DIRECTIONS FOR THIS TASK:
Give the number of lines holding the string "with" and nothing more.

★ ★ ★ ★ ★ ★ ★

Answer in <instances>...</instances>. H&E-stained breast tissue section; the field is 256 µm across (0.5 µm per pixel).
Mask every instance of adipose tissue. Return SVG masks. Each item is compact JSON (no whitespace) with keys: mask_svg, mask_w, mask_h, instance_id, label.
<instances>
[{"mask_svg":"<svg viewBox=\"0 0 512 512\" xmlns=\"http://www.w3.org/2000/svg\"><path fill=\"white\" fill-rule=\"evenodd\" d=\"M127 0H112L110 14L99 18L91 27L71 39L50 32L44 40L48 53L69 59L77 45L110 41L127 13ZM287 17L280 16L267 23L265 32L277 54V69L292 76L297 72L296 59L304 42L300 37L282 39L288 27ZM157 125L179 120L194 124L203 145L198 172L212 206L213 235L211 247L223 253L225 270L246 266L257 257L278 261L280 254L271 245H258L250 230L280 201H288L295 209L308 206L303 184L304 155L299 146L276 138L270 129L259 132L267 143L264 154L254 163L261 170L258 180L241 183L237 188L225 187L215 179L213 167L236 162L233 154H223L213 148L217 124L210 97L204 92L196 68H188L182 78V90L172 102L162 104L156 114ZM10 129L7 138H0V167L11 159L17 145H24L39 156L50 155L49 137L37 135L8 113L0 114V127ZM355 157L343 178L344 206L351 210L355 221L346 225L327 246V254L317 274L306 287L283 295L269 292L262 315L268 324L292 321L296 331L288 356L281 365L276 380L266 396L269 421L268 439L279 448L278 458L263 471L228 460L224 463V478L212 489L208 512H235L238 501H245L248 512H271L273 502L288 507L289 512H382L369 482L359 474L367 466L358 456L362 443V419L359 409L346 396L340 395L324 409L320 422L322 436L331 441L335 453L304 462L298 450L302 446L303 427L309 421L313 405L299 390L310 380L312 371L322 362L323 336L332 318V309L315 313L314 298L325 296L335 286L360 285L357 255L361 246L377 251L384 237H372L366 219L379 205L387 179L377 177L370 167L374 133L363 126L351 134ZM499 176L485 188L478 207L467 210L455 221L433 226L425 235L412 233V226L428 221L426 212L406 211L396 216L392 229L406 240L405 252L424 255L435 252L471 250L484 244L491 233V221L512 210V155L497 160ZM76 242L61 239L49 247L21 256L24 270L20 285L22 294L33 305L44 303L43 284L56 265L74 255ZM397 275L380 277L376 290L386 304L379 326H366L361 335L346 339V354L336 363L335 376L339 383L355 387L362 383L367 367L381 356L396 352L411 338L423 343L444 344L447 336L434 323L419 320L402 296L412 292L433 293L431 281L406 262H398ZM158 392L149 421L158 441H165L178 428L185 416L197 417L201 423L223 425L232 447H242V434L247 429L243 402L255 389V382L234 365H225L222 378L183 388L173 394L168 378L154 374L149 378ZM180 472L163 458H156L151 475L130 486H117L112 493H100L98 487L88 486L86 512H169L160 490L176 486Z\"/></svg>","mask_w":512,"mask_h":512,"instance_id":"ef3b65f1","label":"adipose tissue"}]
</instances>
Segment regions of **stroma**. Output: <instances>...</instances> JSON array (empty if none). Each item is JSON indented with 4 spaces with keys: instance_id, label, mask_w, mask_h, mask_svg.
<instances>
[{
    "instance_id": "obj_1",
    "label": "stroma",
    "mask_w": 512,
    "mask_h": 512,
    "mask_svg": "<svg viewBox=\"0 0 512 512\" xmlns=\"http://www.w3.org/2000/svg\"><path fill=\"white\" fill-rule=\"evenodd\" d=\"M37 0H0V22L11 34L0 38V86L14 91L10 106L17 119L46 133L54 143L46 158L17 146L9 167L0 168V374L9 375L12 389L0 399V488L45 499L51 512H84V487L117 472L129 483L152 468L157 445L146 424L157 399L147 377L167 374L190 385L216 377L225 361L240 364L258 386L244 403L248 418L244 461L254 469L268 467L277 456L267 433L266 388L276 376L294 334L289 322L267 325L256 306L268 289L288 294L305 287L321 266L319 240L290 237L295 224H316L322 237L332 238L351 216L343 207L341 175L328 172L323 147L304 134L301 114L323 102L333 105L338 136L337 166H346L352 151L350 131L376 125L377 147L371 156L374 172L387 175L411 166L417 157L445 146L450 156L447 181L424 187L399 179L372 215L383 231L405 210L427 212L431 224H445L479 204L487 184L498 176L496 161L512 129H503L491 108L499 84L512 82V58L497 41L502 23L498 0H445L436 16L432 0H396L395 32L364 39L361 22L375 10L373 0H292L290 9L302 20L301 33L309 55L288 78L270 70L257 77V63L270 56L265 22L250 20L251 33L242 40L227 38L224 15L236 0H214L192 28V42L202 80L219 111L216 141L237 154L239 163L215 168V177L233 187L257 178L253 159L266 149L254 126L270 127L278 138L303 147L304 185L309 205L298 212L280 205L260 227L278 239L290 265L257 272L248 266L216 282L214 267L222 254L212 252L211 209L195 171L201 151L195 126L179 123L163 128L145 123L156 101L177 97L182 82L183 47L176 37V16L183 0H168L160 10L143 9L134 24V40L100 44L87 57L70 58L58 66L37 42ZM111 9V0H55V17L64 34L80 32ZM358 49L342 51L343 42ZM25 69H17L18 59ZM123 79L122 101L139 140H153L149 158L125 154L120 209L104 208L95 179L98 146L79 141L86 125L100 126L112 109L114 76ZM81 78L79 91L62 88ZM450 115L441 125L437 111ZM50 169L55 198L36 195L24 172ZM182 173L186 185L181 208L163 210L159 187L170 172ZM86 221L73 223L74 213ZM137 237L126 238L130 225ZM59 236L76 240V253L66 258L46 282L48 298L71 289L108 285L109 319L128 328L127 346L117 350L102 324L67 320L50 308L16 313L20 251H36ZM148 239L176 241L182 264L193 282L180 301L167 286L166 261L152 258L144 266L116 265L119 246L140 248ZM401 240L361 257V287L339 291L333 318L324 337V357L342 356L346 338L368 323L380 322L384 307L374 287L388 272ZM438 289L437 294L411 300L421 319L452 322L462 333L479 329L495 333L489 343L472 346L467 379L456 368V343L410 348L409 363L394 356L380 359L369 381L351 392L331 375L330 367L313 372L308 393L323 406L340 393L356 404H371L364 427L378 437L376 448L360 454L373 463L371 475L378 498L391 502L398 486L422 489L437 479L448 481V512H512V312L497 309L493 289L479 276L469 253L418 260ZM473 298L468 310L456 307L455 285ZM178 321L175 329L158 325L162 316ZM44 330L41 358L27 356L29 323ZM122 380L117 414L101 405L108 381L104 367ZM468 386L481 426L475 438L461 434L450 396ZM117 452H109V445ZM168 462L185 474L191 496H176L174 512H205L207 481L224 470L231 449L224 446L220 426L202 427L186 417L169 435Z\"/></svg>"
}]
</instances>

★ ★ ★ ★ ★ ★ ★

SOLUTION TO THIS EXERCISE:
2